### Exercise description
Looking at the data below, report how many lines contain "zener", with no other words.

### Available records
····················
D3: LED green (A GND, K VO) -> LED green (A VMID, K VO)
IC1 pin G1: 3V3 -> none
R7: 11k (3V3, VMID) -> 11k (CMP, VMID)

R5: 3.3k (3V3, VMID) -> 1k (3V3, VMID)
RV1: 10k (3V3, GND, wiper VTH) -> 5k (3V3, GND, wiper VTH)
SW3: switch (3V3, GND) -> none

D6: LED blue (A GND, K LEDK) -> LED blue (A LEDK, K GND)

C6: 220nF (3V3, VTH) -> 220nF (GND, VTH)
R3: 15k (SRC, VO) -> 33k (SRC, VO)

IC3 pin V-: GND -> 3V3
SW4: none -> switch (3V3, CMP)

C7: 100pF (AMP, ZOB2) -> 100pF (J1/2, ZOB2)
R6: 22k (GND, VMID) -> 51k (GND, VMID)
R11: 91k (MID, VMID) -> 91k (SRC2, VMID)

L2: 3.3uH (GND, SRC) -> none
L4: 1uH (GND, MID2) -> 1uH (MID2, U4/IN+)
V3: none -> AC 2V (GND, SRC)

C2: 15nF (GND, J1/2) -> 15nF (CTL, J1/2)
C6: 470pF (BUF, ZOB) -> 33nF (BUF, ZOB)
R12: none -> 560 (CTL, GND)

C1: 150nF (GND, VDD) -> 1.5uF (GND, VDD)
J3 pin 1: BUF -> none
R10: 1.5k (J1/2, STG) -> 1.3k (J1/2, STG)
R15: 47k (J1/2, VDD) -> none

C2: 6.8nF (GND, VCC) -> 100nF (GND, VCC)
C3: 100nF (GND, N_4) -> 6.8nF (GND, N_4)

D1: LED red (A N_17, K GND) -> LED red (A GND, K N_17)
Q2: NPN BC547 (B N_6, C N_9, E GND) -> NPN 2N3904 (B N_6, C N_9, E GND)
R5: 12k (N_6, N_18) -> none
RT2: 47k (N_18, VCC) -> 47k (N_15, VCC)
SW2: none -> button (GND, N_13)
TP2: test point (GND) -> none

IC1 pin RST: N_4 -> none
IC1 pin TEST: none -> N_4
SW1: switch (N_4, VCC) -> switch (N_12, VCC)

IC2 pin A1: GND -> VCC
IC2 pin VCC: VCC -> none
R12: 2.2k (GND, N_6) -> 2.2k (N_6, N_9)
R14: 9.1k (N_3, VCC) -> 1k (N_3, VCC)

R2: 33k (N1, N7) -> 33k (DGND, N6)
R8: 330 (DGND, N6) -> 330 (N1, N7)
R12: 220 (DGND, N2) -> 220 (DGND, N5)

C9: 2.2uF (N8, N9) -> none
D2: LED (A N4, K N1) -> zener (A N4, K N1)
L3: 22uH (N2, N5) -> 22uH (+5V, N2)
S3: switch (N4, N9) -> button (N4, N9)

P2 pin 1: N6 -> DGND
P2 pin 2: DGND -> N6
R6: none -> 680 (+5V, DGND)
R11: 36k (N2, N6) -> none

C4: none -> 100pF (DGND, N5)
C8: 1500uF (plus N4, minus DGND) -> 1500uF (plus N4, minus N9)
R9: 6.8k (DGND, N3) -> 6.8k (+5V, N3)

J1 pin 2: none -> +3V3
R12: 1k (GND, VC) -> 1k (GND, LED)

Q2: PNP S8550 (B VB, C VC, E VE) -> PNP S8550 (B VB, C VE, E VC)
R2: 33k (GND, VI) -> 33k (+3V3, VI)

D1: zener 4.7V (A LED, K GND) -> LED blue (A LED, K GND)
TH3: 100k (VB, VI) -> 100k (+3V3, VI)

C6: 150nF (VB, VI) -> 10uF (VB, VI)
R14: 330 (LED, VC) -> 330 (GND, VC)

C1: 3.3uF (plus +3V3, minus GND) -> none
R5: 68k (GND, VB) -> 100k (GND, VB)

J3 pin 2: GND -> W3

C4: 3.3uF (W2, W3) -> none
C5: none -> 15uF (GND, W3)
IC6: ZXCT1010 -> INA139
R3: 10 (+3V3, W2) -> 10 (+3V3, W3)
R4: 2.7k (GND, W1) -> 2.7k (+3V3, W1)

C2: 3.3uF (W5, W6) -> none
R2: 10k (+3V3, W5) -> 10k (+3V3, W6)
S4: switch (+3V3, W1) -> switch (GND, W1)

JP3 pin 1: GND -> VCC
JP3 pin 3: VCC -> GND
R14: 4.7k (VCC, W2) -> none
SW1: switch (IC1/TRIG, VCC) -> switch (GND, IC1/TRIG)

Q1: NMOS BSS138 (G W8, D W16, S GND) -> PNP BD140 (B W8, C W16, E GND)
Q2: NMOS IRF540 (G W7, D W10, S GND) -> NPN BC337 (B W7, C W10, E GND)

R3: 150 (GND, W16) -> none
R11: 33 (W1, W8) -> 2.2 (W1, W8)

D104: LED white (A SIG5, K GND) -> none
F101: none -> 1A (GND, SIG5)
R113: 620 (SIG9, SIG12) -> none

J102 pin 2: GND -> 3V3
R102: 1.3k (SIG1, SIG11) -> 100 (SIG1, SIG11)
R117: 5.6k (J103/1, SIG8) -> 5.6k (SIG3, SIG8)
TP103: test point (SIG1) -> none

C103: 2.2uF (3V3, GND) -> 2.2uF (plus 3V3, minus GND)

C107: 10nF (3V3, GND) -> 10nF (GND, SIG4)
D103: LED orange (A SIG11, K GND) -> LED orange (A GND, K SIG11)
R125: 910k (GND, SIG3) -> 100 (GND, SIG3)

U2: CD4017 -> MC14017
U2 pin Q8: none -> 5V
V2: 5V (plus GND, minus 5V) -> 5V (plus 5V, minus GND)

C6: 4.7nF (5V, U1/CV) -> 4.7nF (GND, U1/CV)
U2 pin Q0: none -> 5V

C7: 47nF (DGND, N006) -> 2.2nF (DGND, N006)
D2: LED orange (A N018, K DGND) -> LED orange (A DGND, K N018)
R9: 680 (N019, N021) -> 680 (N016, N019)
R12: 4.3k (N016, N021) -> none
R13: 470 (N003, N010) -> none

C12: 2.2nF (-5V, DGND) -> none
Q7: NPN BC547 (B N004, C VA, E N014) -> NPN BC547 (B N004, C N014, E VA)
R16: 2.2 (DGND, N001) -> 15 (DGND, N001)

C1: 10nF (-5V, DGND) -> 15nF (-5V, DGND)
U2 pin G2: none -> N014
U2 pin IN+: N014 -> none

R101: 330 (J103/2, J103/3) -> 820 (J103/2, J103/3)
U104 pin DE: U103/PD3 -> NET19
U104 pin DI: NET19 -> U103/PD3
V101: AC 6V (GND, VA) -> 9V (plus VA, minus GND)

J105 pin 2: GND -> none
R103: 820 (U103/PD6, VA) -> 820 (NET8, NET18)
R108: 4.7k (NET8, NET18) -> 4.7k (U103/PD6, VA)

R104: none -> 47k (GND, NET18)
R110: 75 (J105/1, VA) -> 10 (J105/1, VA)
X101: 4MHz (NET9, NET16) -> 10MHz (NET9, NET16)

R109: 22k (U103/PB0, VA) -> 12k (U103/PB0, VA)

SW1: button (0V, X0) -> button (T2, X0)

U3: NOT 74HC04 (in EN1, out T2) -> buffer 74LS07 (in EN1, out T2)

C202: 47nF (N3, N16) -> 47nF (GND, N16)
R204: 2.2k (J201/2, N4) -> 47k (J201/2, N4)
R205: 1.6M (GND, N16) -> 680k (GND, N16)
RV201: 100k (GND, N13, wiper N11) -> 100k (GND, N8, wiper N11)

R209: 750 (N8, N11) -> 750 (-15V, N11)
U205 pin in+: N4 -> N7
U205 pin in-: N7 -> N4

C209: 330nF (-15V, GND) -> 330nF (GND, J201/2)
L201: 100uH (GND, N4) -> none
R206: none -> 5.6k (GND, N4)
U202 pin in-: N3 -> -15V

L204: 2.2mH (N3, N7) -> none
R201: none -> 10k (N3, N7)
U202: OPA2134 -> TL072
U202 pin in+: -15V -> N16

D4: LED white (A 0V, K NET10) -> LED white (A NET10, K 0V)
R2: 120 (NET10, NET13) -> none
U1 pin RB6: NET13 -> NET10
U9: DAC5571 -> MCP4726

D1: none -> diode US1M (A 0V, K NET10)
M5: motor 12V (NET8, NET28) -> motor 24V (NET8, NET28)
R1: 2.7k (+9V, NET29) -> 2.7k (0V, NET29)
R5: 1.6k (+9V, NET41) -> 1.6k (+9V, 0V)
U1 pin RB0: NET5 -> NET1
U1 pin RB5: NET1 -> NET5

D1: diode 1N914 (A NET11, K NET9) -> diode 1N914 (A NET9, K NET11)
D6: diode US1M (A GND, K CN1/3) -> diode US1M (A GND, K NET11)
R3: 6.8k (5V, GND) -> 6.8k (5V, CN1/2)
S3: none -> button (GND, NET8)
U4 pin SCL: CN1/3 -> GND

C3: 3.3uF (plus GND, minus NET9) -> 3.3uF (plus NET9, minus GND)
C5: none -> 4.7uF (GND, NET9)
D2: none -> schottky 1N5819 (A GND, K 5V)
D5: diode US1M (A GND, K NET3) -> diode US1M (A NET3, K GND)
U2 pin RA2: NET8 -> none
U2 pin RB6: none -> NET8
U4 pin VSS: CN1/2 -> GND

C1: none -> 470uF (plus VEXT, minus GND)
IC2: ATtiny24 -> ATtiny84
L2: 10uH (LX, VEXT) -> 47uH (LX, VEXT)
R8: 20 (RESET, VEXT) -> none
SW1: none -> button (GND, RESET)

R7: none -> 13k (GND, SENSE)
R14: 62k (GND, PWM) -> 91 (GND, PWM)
····················
### Answer box
2